TASK STATEMENT
Under this line are the records; repeat exactly the lines starting at the one containing "none -> purple 1x1 brick [310,136,366,191]" and ending at the one containing "none -> white 1x1 brick [485,427,540,483]", omitting pictures.

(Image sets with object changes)
****************************************
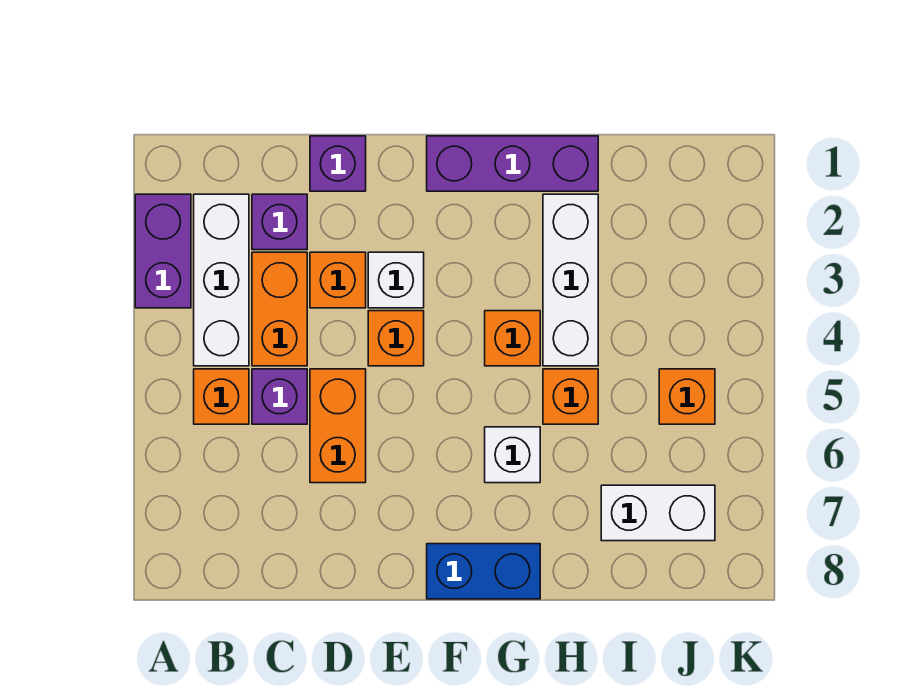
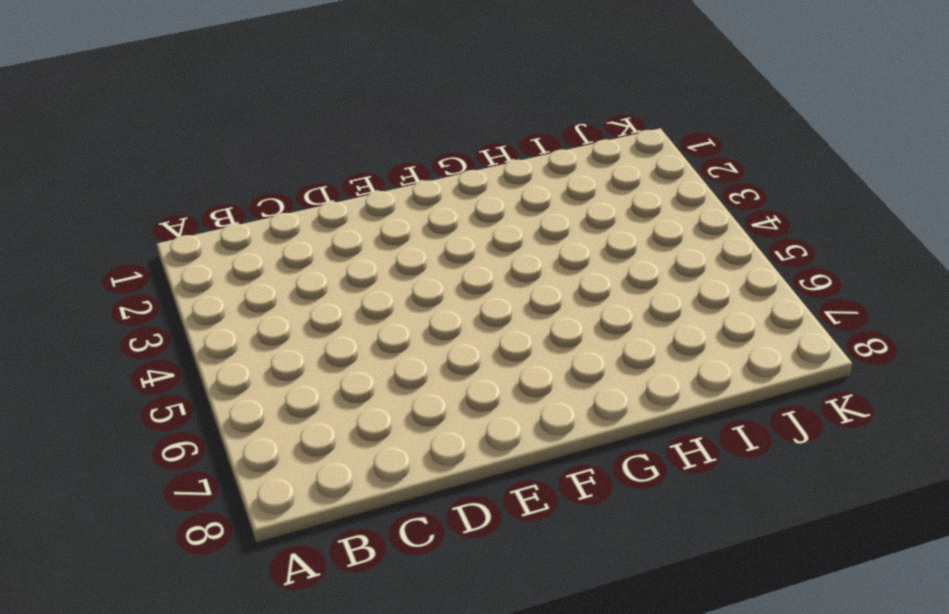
none -> purple 1x2 brick [135,194,191,308]
none -> white 1x3 brick [194,194,249,366]
none -> orange 1x1 brick [194,369,249,424]

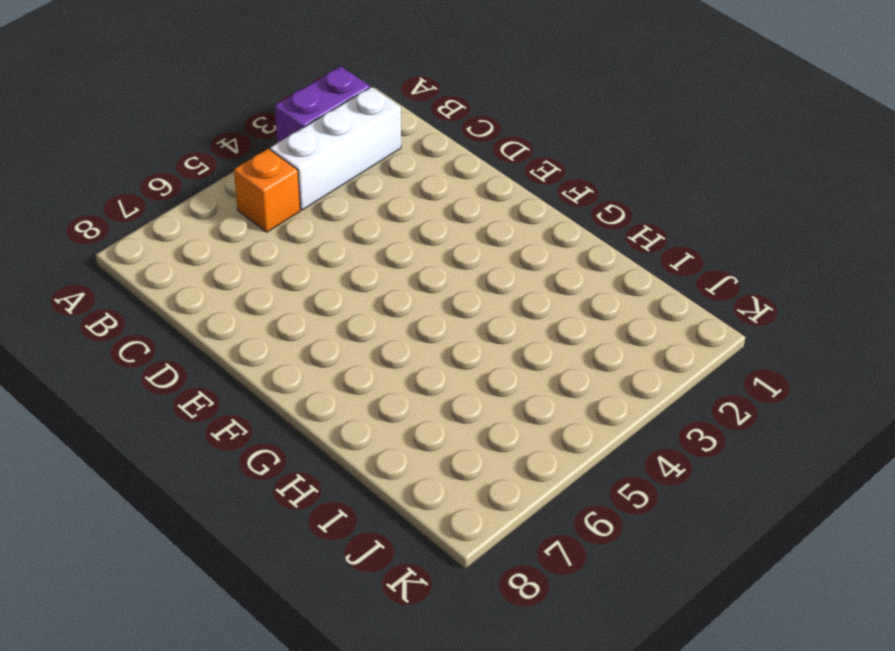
none -> purple 1x1 brick [252,194,307,250]
none -> orange 1x2 brick [252,252,307,366]
none -> purple 1x1 brick [252,369,307,424]

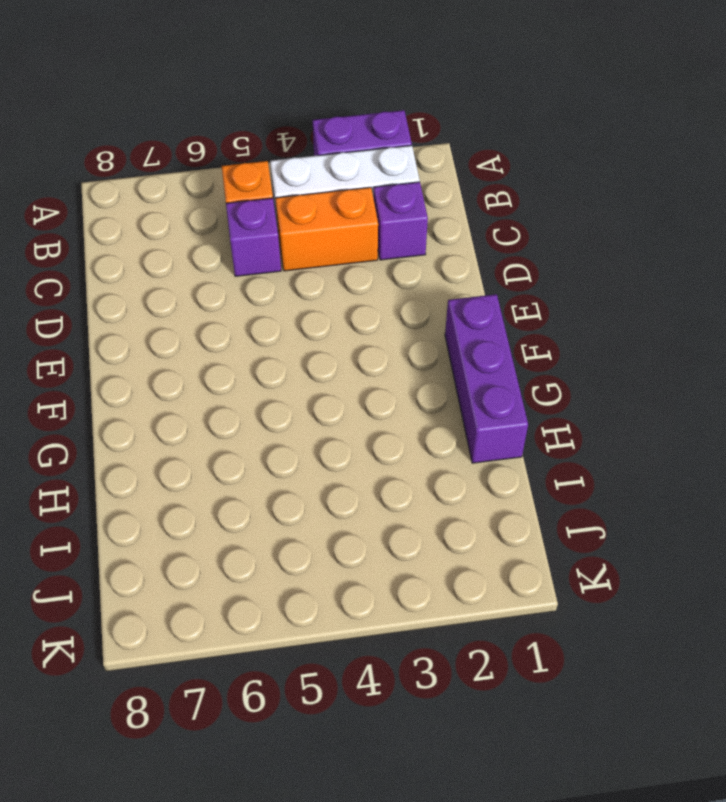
none -> purple 1x1 brick [310,136,366,191]
none -> orange 1x1 brick [310,252,366,308]
none -> orange 1x2 brick [310,369,366,483]

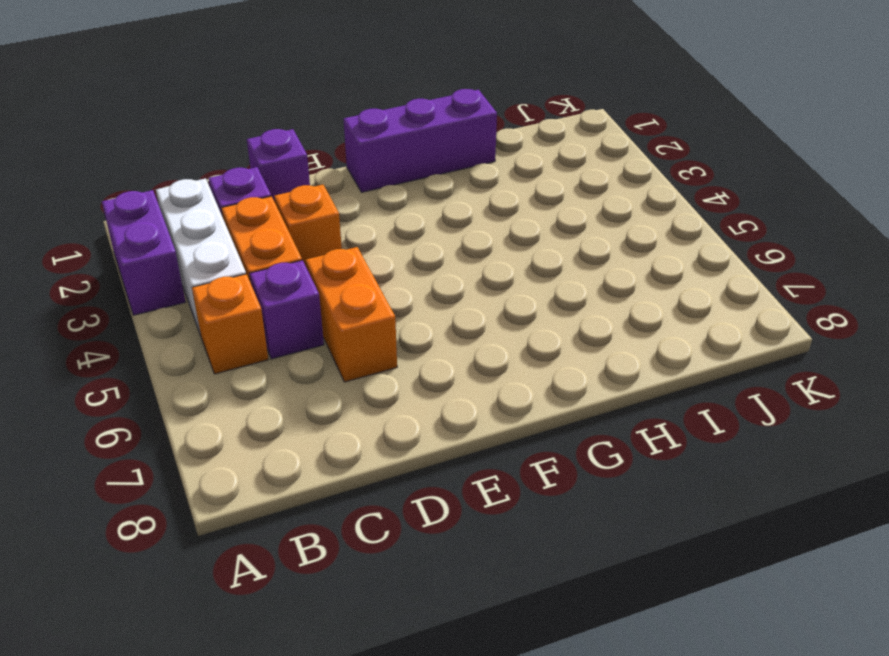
none -> white 1x1 brick [368,252,424,308]
none -> orange 1x1 brick [368,311,424,366]
none -> blue 1x2 brick [427,544,540,599]

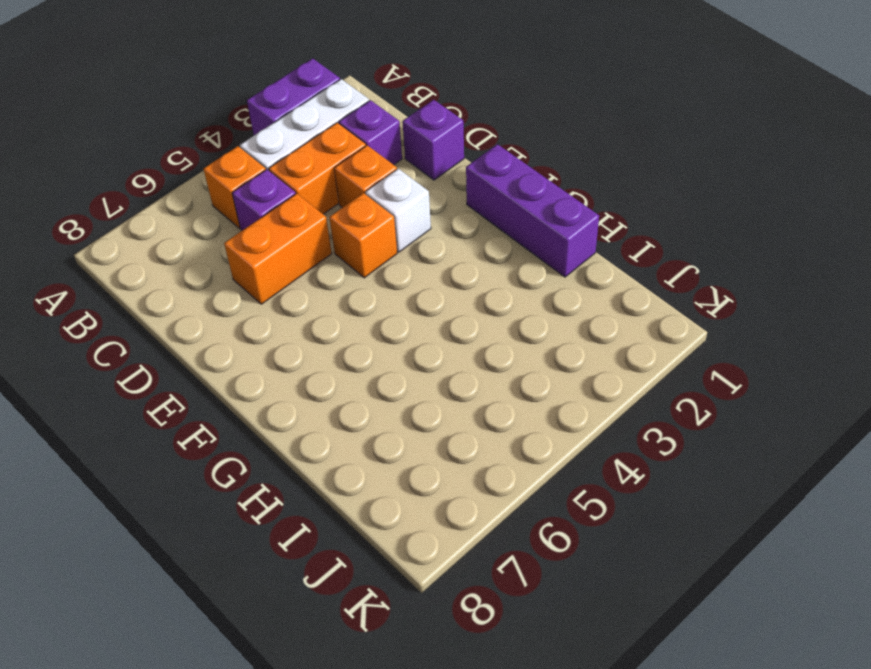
none -> blue 1x2 brick [427,544,540,599]
none -> orange 1x1 brick [485,311,540,366]
none -> white 1x1 brick [485,427,540,483]

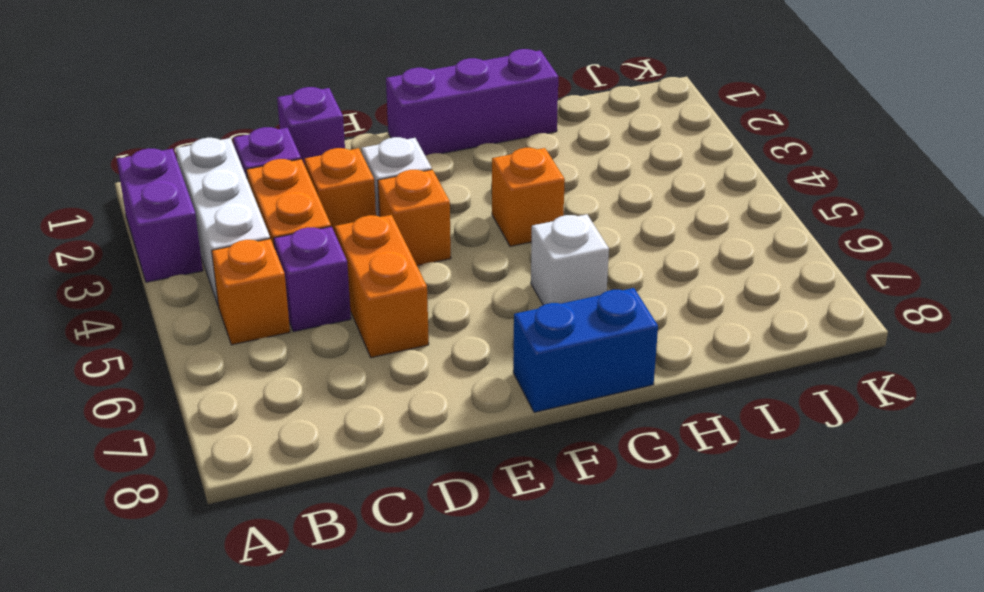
none -> white 1x3 brick [543,194,598,366]
none -> orange 1x1 brick [543,369,598,424]
none -> white 1x2 brick [601,485,715,541]

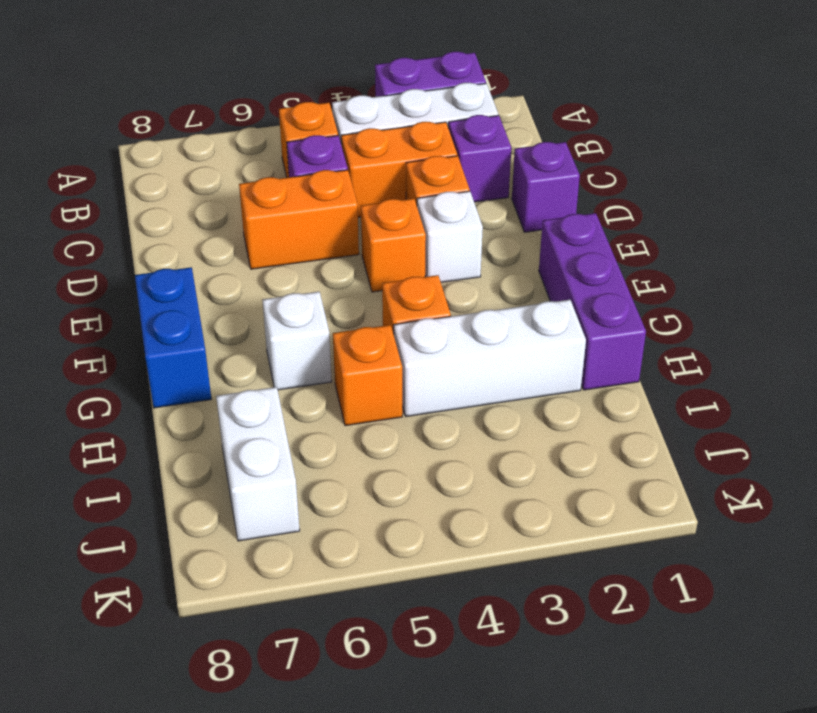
none -> orange 1x1 brick [659,369,715,424]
****************************************
EXERCISE ANSWER
none -> purple 1x1 brick [310,136,366,191]
none -> orange 1x1 brick [310,252,366,308]
none -> orange 1x2 brick [310,369,366,483]

none -> white 1x1 brick [368,252,424,308]
none -> orange 1x1 brick [368,311,424,366]
none -> blue 1x2 brick [427,544,540,599]

none -> blue 1x2 brick [427,544,540,599]
none -> orange 1x1 brick [485,311,540,366]
none -> white 1x1 brick [485,427,540,483]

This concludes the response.